### Assignment
When the line with "S1: button (0V, IC2/PB2) -> none" appears below, start repeating lines exactly, and keep going through the line with "D1: schottky (A"; add nothing outside that span.

### Data extracts

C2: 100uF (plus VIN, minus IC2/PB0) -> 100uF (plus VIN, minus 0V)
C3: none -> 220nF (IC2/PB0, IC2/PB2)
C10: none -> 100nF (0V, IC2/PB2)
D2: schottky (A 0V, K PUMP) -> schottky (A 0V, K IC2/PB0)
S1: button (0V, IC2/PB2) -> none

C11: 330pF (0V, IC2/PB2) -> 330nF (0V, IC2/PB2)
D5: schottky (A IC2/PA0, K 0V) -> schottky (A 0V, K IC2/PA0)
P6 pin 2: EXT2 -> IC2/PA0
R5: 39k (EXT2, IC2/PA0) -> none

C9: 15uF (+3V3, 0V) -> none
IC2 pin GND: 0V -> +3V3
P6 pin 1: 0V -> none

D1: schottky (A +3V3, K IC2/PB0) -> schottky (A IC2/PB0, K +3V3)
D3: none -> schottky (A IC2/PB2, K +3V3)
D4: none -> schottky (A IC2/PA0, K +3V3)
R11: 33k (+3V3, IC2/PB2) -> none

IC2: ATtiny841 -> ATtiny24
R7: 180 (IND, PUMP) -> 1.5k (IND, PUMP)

### Solution to this problem
S1: button (0V, IC2/PB2) -> none

C11: 330pF (0V, IC2/PB2) -> 330nF (0V, IC2/PB2)
D5: schottky (A IC2/PA0, K 0V) -> schottky (A 0V, K IC2/PA0)
P6 pin 2: EXT2 -> IC2/PA0
R5: 39k (EXT2, IC2/PA0) -> none

C9: 15uF (+3V3, 0V) -> none
IC2 pin GND: 0V -> +3V3
P6 pin 1: 0V -> none

D1: schottky (A +3V3, K IC2/PB0) -> schottky (A IC2/PB0, K +3V3)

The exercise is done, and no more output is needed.